*Exercise details:*
Your reply should be a single number, the count of lines in the records that contain the string "depth".

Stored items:
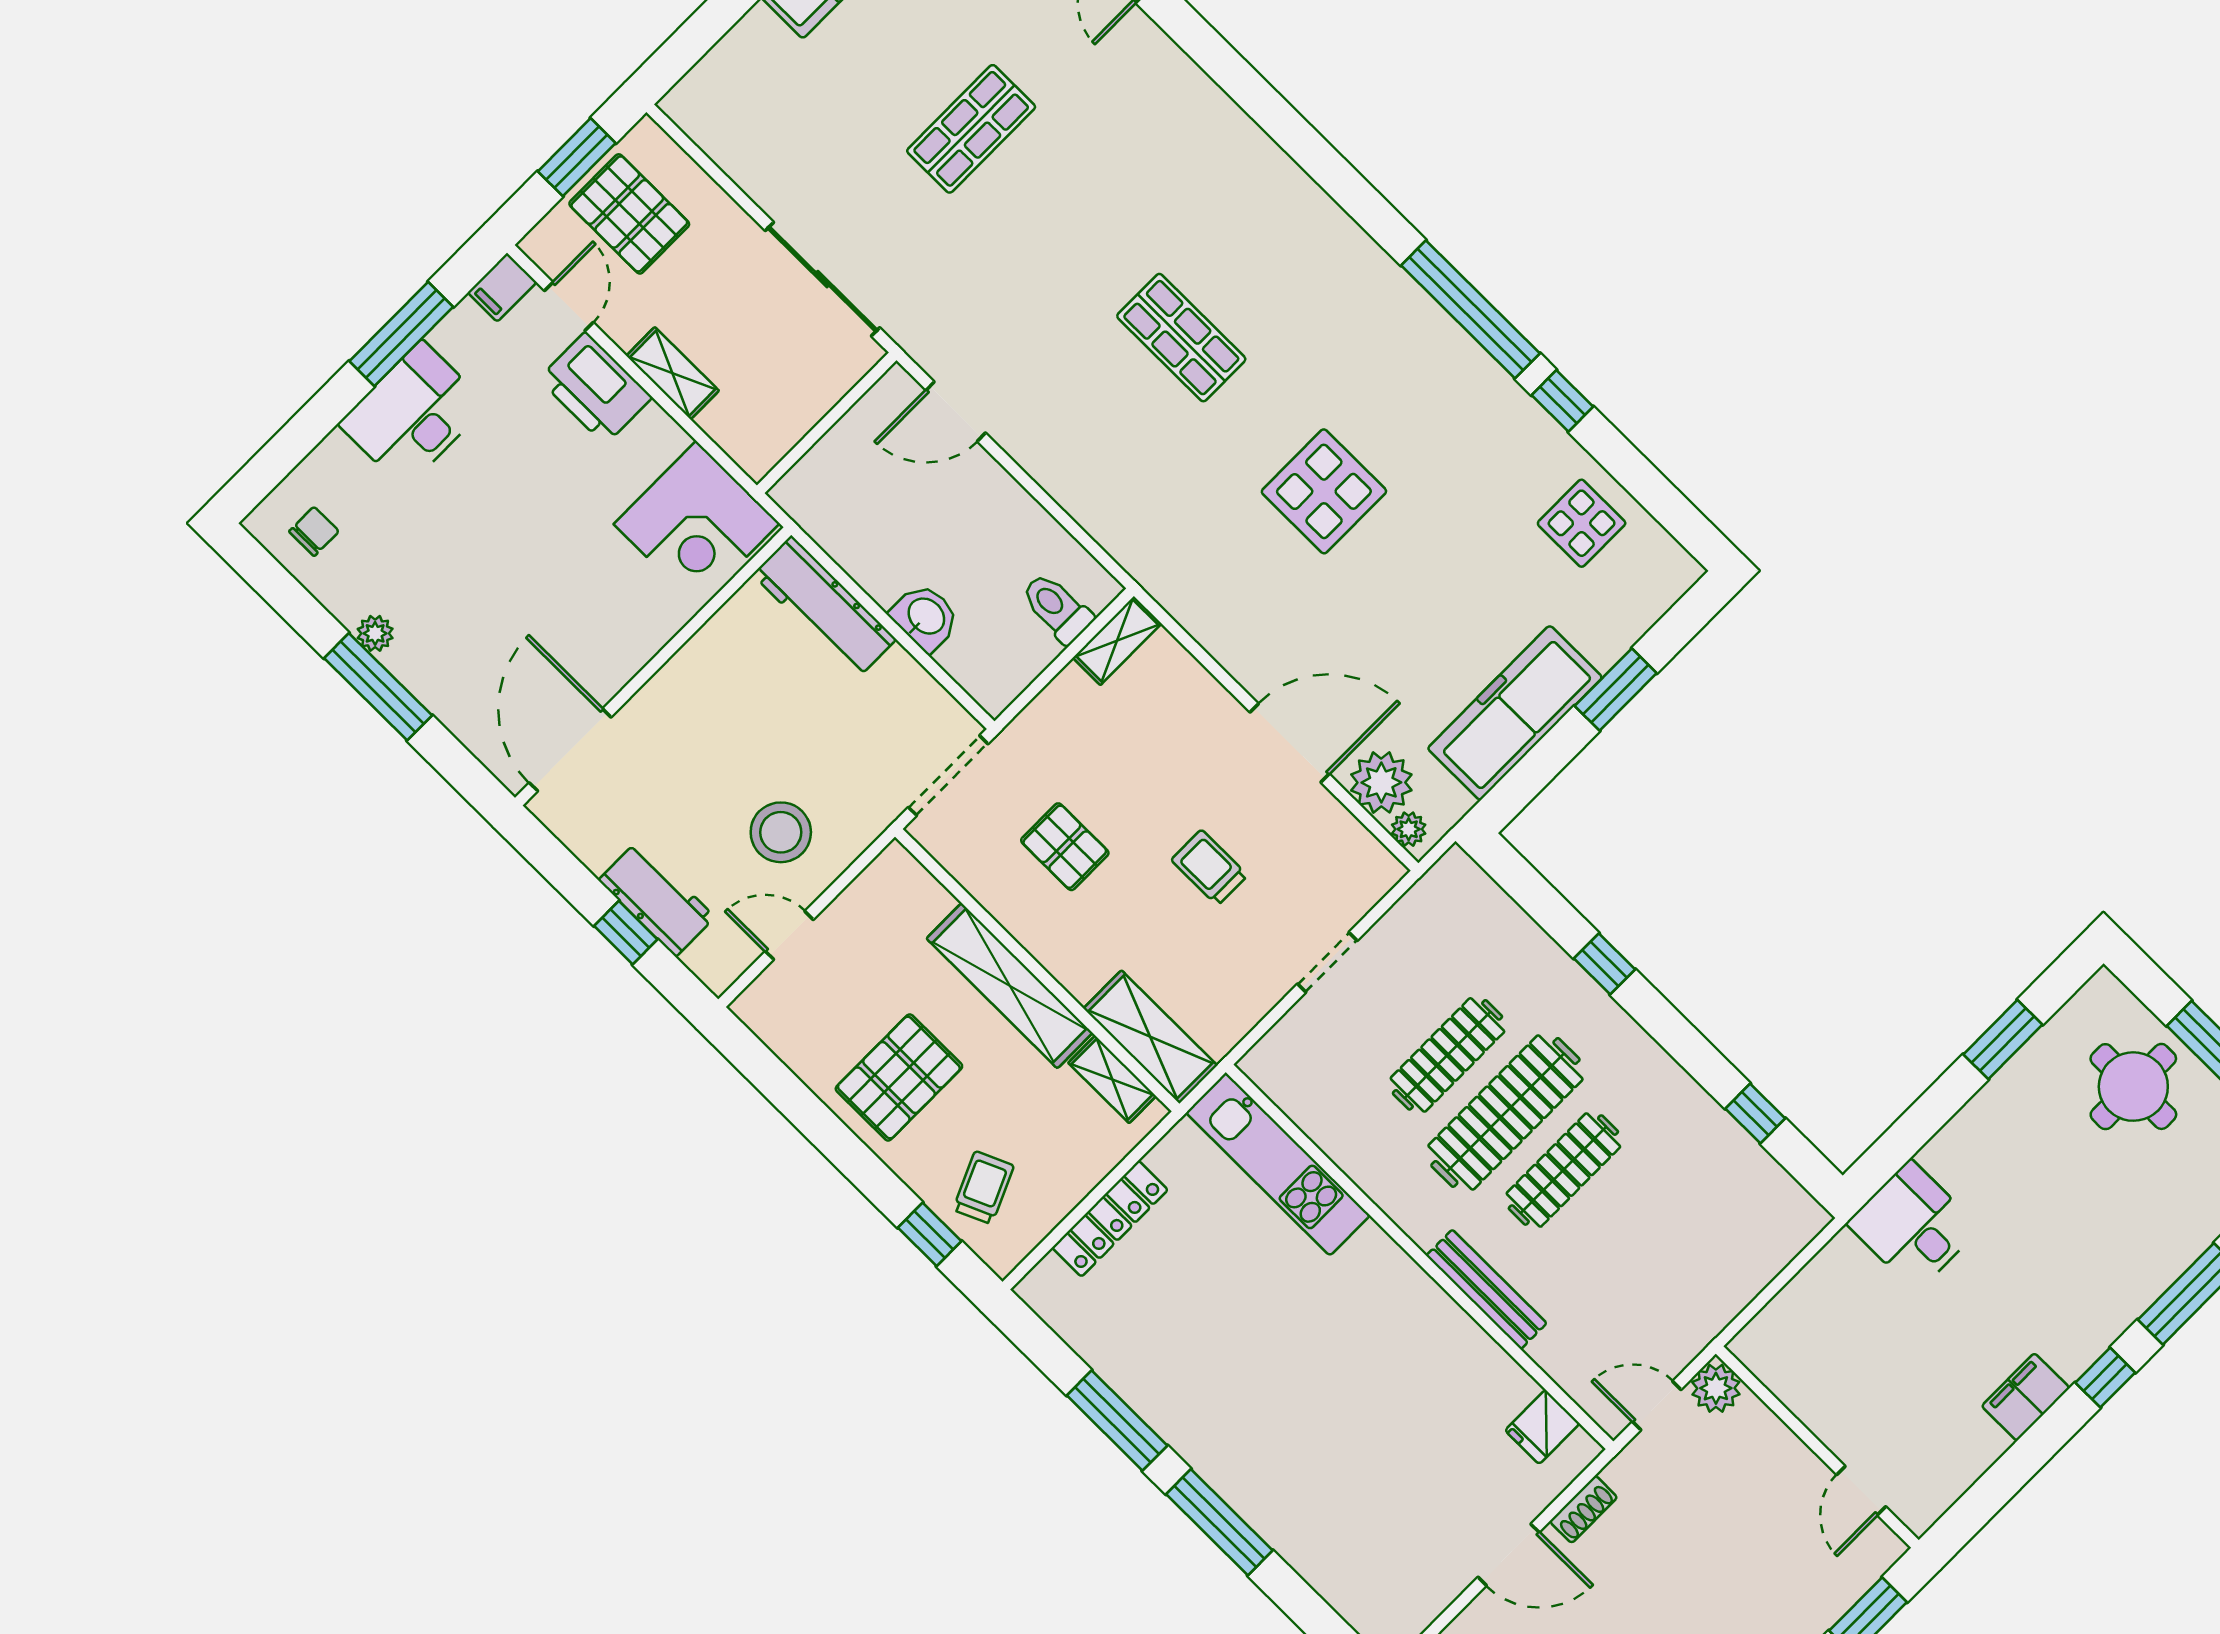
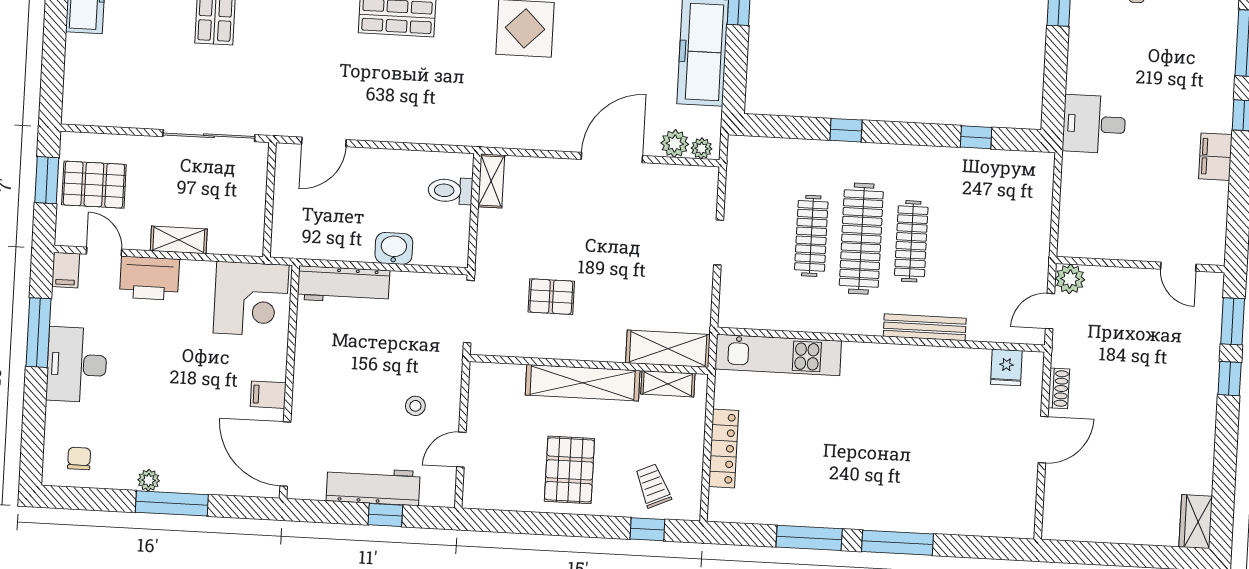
filing cabinet: (614, 659) -> (268, 395), added
plant: (1381, 782) -> (675, 144), width x0.73, depth x0.73
stool: (781, 832) -> (415, 406), width x0.53, depth x0.53
trolley: (1209, 868) -> (626, 247), removed
workbench: (657, 899) -> (373, 486), width x1.38

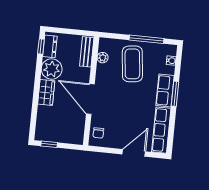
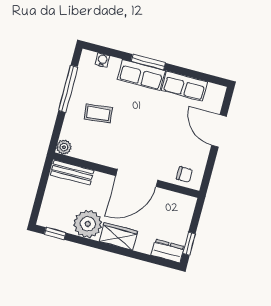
dresser: (50, 46) -> (168, 251), moved
plant: (103, 58) -> (64, 147), moved
coffee table: (132, 64) -> (98, 113), width x0.54, depth x0.58
row of seats: (161, 130) -> (185, 86), width x0.68

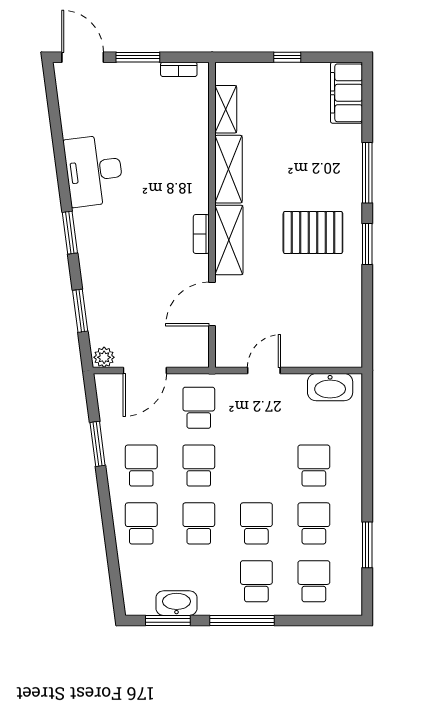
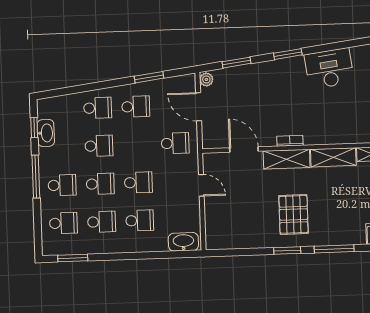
washbasin: (330, 387) -> (183, 242), moved, turned 90
school desk: (199, 466) -> (138, 182), moved
window: (367, 545) -> (73, 258), moved
window: (168, 620) -> (34, 128), width x0.67

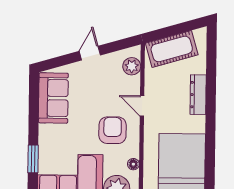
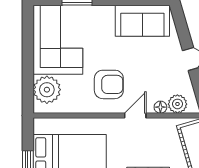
floor lamp: (133, 164) -> (160, 107), moved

*Exercise output:*
3